WORK REQUEST: Retype each entry below, keeping every character the same.

[Records from a data source]

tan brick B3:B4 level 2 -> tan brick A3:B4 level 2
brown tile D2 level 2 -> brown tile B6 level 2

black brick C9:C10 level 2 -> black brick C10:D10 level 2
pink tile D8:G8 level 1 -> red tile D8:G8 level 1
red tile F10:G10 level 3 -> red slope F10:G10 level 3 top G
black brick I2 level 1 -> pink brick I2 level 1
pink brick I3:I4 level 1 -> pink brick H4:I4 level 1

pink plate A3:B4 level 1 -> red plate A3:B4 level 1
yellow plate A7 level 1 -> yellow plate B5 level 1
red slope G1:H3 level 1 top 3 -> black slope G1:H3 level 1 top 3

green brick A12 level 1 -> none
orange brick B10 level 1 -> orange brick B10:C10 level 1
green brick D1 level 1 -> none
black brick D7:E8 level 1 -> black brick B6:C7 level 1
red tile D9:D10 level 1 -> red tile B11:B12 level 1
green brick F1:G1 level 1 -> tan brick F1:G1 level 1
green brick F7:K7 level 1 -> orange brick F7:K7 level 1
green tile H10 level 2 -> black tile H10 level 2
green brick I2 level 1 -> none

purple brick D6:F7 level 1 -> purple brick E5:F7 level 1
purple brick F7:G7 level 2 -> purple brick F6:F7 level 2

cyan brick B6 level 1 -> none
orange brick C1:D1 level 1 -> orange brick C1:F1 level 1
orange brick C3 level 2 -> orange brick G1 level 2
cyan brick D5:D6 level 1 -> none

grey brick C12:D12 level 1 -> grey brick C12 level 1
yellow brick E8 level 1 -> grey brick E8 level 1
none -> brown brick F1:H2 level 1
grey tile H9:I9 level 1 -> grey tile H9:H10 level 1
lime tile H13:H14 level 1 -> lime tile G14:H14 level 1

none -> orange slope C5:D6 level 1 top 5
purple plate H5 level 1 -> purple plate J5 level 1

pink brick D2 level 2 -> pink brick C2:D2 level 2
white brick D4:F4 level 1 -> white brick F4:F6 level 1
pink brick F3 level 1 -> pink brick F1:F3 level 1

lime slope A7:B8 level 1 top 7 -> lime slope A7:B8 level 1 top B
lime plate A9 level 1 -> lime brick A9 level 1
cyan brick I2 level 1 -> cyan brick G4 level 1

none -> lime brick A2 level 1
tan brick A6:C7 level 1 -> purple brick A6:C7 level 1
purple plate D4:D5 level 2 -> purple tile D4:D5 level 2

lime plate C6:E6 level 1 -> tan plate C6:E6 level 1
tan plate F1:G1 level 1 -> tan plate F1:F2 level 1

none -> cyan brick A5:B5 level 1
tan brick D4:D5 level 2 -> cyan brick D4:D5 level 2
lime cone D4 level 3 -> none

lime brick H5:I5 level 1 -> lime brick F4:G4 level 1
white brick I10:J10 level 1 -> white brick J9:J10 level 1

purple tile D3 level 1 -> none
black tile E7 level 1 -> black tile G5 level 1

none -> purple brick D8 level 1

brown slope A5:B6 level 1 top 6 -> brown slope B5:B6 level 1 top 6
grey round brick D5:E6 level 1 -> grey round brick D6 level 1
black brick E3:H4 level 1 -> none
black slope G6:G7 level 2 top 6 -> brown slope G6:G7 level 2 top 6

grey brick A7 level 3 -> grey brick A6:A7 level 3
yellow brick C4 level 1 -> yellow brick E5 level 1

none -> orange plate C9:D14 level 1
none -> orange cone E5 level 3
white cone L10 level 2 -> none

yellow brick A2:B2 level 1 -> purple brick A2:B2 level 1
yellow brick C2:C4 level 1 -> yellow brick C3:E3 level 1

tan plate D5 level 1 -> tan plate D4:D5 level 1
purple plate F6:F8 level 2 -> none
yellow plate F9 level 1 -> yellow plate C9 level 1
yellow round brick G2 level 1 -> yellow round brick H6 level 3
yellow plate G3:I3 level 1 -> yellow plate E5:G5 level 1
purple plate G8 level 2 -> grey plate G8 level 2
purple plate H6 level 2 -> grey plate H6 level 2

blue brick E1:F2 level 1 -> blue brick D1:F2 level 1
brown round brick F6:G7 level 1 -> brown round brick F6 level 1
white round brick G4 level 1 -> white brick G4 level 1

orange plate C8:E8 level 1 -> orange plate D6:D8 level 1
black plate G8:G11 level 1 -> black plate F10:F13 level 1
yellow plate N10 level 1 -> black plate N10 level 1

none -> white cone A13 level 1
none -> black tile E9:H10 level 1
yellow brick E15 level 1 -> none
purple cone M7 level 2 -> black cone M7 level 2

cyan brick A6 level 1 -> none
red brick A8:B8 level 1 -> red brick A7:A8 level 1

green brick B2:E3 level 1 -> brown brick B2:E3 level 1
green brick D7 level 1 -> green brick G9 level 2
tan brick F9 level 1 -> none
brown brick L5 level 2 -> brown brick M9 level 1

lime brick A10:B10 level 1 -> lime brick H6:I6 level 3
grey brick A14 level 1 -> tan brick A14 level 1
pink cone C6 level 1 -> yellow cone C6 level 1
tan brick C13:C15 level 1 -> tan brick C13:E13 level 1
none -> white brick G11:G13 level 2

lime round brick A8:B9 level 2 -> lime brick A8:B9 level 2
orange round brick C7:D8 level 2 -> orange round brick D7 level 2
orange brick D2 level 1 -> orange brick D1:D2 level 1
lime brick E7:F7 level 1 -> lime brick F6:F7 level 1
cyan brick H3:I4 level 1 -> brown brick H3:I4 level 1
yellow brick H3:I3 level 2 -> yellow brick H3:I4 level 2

SOLUTION TO THE EXERCISE:
tan brick B3:B4 level 2 -> tan brick A3:B4 level 2
brown tile D2 level 2 -> brown tile B6 level 2

black brick C9:C10 level 2 -> black brick C10:D10 level 2
pink tile D8:G8 level 1 -> red tile D8:G8 level 1
red tile F10:G10 level 3 -> red slope F10:G10 level 3 top G
black brick I2 level 1 -> pink brick I2 level 1
pink brick I3:I4 level 1 -> pink brick H4:I4 level 1

pink plate A3:B4 level 1 -> red plate A3:B4 level 1
yellow plate A7 level 1 -> yellow plate B5 level 1
red slope G1:H3 level 1 top 3 -> black slope G1:H3 level 1 top 3

green brick A12 level 1 -> none
orange brick B10 level 1 -> orange brick B10:C10 level 1
green brick D1 level 1 -> none
black brick D7:E8 level 1 -> black brick B6:C7 level 1
red tile D9:D10 level 1 -> red tile B11:B12 level 1
green brick F1:G1 level 1 -> tan brick F1:G1 level 1
green brick F7:K7 level 1 -> orange brick F7:K7 level 1
green tile H10 level 2 -> black tile H10 level 2
green brick I2 level 1 -> none

purple brick D6:F7 level 1 -> purple brick E5:F7 level 1
purple brick F7:G7 level 2 -> purple brick F6:F7 level 2

cyan brick B6 level 1 -> none
orange brick C1:D1 level 1 -> orange brick C1:F1 level 1
orange brick C3 level 2 -> orange brick G1 level 2
cyan brick D5:D6 level 1 -> none

grey brick C12:D12 level 1 -> grey brick C12 level 1
yellow brick E8 level 1 -> grey brick E8 level 1
none -> brown brick F1:H2 level 1
grey tile H9:I9 level 1 -> grey tile H9:H10 level 1
lime tile H13:H14 level 1 -> lime tile G14:H14 level 1

none -> orange slope C5:D6 level 1 top 5
purple plate H5 level 1 -> purple plate J5 level 1

pink brick D2 level 2 -> pink brick C2:D2 level 2
white brick D4:F4 level 1 -> white brick F4:F6 level 1
pink brick F3 level 1 -> pink brick F1:F3 level 1

lime slope A7:B8 level 1 top 7 -> lime slope A7:B8 level 1 top B
lime plate A9 level 1 -> lime brick A9 level 1
cyan brick I2 level 1 -> cyan brick G4 level 1

none -> lime brick A2 level 1
tan brick A6:C7 level 1 -> purple brick A6:C7 level 1
purple plate D4:D5 level 2 -> purple tile D4:D5 level 2

lime plate C6:E6 level 1 -> tan plate C6:E6 level 1
tan plate F1:G1 level 1 -> tan plate F1:F2 level 1

none -> cyan brick A5:B5 level 1
tan brick D4:D5 level 2 -> cyan brick D4:D5 level 2
lime cone D4 level 3 -> none

lime brick H5:I5 level 1 -> lime brick F4:G4 level 1
white brick I10:J10 level 1 -> white brick J9:J10 level 1

purple tile D3 level 1 -> none
black tile E7 level 1 -> black tile G5 level 1

none -> purple brick D8 level 1

brown slope A5:B6 level 1 top 6 -> brown slope B5:B6 level 1 top 6
grey round brick D5:E6 level 1 -> grey round brick D6 level 1
black brick E3:H4 level 1 -> none
black slope G6:G7 level 2 top 6 -> brown slope G6:G7 level 2 top 6

grey brick A7 level 3 -> grey brick A6:A7 level 3
yellow brick C4 level 1 -> yellow brick E5 level 1

none -> orange plate C9:D14 level 1
none -> orange cone E5 level 3
white cone L10 level 2 -> none

yellow brick A2:B2 level 1 -> purple brick A2:B2 level 1
yellow brick C2:C4 level 1 -> yellow brick C3:E3 level 1

tan plate D5 level 1 -> tan plate D4:D5 level 1
purple plate F6:F8 level 2 -> none
yellow plate F9 level 1 -> yellow plate C9 level 1
yellow round brick G2 level 1 -> yellow round brick H6 level 3
yellow plate G3:I3 level 1 -> yellow plate E5:G5 level 1
purple plate G8 level 2 -> grey plate G8 level 2
purple plate H6 level 2 -> grey plate H6 level 2

blue brick E1:F2 level 1 -> blue brick D1:F2 level 1
brown round brick F6:G7 level 1 -> brown round brick F6 level 1
white round brick G4 level 1 -> white brick G4 level 1

orange plate C8:E8 level 1 -> orange plate D6:D8 level 1
black plate G8:G11 level 1 -> black plate F10:F13 level 1
yellow plate N10 level 1 -> black plate N10 level 1

none -> white cone A13 level 1
none -> black tile E9:H10 level 1
yellow brick E15 level 1 -> none
purple cone M7 level 2 -> black cone M7 level 2

cyan brick A6 level 1 -> none
red brick A8:B8 level 1 -> red brick A7:A8 level 1

green brick B2:E3 level 1 -> brown brick B2:E3 level 1
green brick D7 level 1 -> green brick G9 level 2
tan brick F9 level 1 -> none
brown brick L5 level 2 -> brown brick M9 level 1

lime brick A10:B10 level 1 -> lime brick H6:I6 level 3
grey brick A14 level 1 -> tan brick A14 level 1
pink cone C6 level 1 -> yellow cone C6 level 1
tan brick C13:C15 level 1 -> tan brick C13:E13 level 1
none -> white brick G11:G13 level 2

lime round brick A8:B9 level 2 -> lime brick A8:B9 level 2
orange round brick C7:D8 level 2 -> orange round brick D7 level 2
orange brick D2 level 1 -> orange brick D1:D2 level 1
lime brick E7:F7 level 1 -> lime brick F6:F7 level 1
cyan brick H3:I4 level 1 -> brown brick H3:I4 level 1
yellow brick H3:I3 level 2 -> yellow brick H3:I4 level 2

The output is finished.